- **SOURCE DATA**
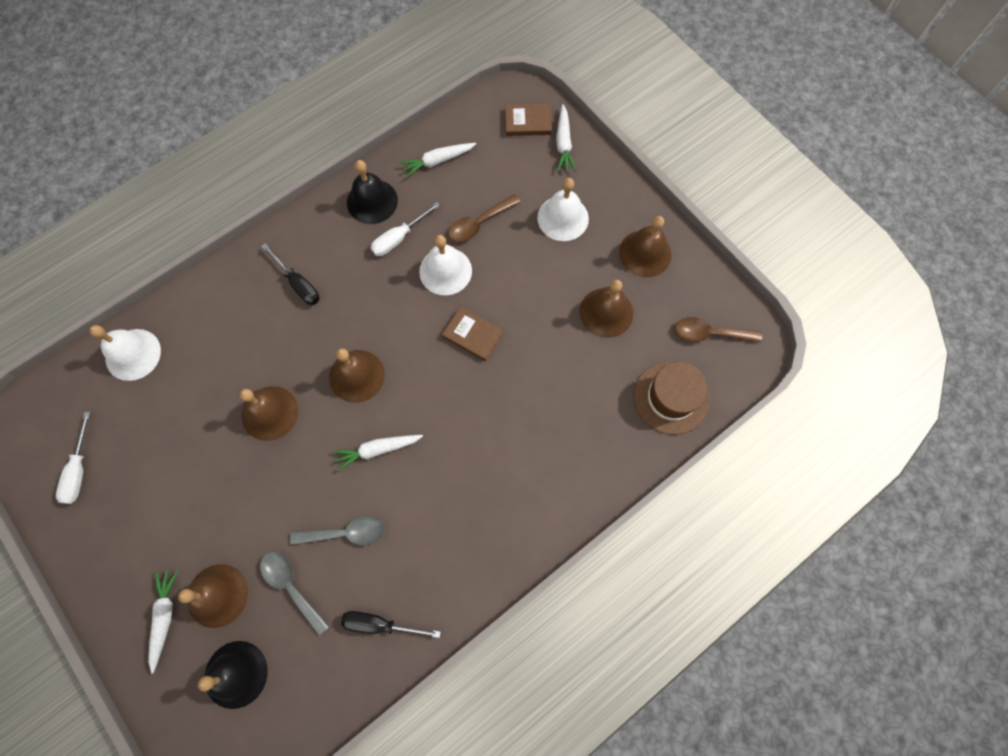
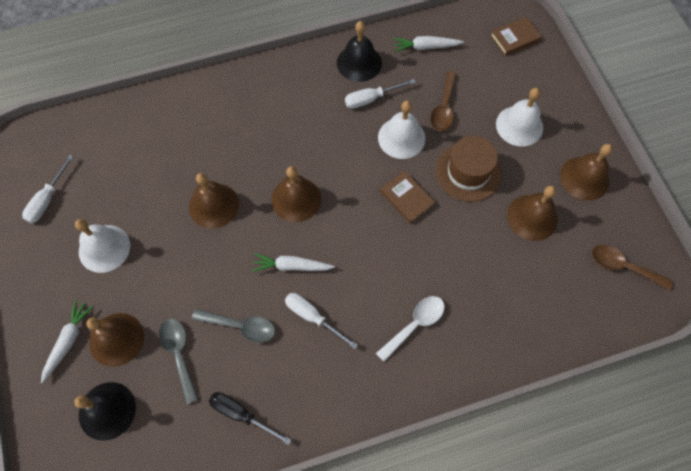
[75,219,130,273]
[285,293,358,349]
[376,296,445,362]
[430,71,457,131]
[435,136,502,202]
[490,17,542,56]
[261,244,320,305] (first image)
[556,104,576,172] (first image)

- **ACTION ITEM**
Pull out every line from the one with "[285,293,358,349]" to the end of the listing, and output only those.

- **TASK ANSWER**
[285,293,358,349]
[376,296,445,362]
[430,71,457,131]
[435,136,502,202]
[490,17,542,56]
[261,244,320,305] (first image)
[556,104,576,172] (first image)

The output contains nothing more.